GIVEN DATA –
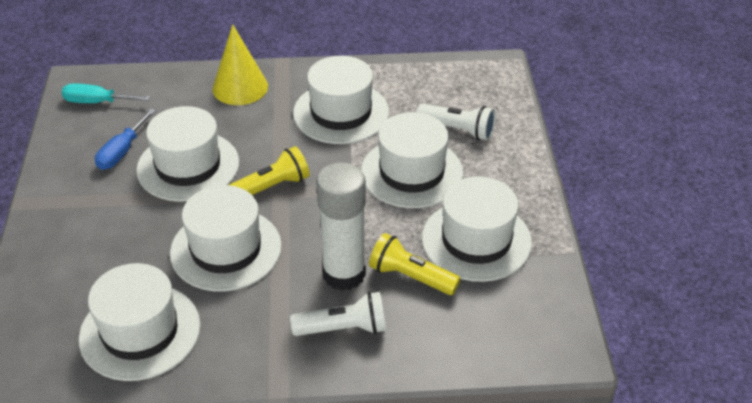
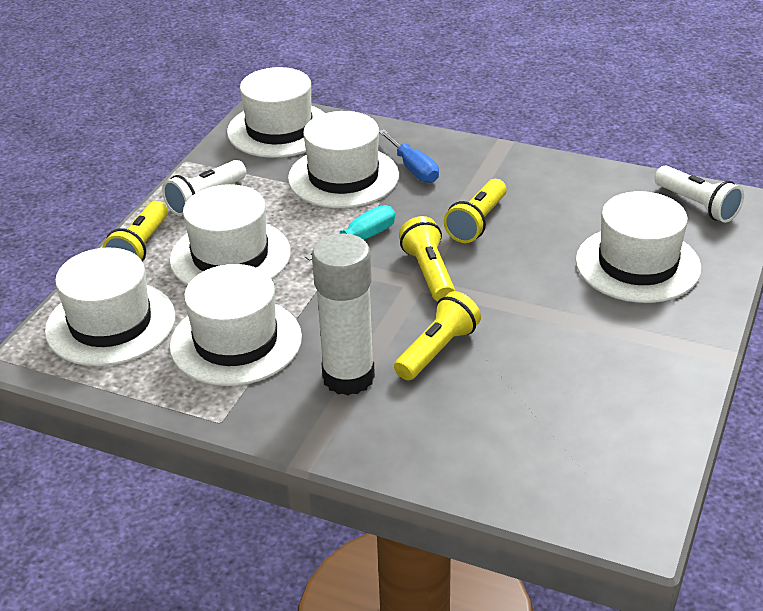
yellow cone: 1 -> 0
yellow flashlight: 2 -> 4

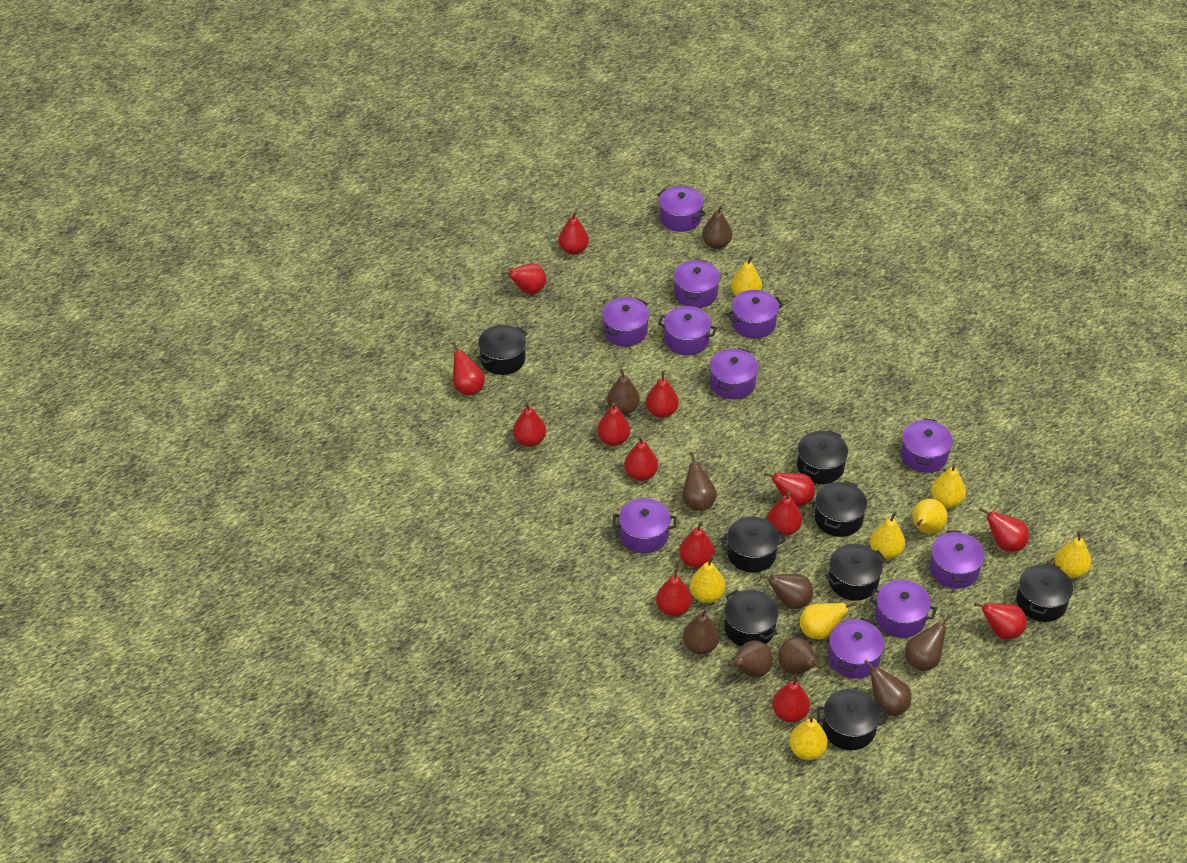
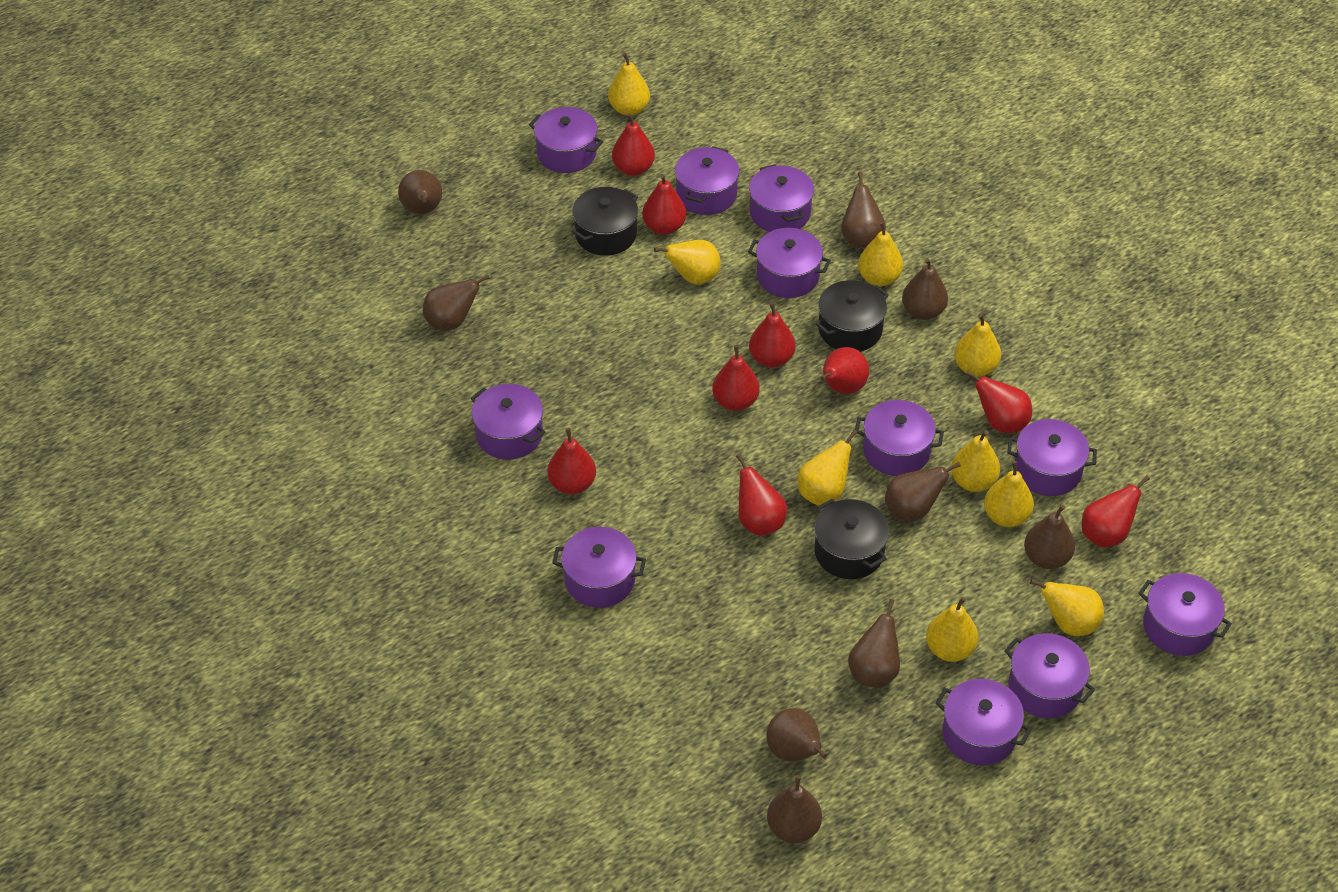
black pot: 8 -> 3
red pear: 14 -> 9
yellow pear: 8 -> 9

* * *

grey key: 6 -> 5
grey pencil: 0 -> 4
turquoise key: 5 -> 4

AIM OF THE TASK –
Copy exactly the lines of the listing above between the one holding "yellow flashlight: 2 -> 4" and the one holding "yellow pear: 8 -> 9", inclusive; omit all pictures.

OUTPUT BELOW –
yellow flashlight: 2 -> 4

black pot: 8 -> 3
red pear: 14 -> 9
yellow pear: 8 -> 9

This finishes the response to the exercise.